EXERCISE INSTRUCTIONS: Using the data below, return the stretch from the line that contains "old: scissors in black" through the line that contains "old: pear in yellow (2nd from left)", both included, exactly as it stands and nothing beyond it.

Data records:
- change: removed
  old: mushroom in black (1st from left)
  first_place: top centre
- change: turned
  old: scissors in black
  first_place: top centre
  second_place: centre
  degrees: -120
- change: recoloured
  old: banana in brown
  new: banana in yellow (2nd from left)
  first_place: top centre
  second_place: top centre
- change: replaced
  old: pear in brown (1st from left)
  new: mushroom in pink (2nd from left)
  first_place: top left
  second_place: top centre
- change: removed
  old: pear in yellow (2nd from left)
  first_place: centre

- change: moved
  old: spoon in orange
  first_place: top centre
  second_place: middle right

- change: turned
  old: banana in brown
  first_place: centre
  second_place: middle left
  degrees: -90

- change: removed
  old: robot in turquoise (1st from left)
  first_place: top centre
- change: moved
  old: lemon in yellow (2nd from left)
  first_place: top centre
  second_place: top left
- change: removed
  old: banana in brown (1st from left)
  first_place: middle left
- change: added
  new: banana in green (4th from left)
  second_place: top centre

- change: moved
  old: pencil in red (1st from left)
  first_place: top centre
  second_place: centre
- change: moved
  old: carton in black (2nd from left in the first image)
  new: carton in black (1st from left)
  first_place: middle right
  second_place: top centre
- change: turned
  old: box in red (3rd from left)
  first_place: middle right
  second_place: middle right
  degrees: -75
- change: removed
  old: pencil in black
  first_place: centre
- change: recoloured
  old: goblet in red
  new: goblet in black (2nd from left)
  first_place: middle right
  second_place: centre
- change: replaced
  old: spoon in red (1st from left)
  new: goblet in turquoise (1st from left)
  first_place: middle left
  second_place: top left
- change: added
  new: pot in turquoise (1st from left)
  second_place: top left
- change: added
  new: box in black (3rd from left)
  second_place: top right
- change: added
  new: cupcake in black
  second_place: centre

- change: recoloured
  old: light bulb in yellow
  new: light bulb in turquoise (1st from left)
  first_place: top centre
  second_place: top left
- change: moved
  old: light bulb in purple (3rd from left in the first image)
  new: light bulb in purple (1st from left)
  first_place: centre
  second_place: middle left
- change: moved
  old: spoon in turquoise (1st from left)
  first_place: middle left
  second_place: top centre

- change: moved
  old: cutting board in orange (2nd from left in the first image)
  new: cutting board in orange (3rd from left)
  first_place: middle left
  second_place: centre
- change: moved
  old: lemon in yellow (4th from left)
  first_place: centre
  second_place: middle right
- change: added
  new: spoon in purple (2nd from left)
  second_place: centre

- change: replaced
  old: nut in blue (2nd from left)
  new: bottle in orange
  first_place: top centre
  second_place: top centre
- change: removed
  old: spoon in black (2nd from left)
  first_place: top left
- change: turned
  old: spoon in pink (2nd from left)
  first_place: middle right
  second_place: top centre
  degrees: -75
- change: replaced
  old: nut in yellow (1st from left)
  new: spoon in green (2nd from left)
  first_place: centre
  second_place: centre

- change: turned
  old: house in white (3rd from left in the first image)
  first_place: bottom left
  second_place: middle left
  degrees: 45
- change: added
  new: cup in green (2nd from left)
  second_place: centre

WRITTEN RESPONSE:
  old: scissors in black
  first_place: top centre
  second_place: centre
  degrees: -120
- change: recoloured
  old: banana in brown
  new: banana in yellow (2nd from left)
  first_place: top centre
  second_place: top centre
- change: replaced
  old: pear in brown (1st from left)
  new: mushroom in pink (2nd from left)
  first_place: top left
  second_place: top centre
- change: removed
  old: pear in yellow (2nd from left)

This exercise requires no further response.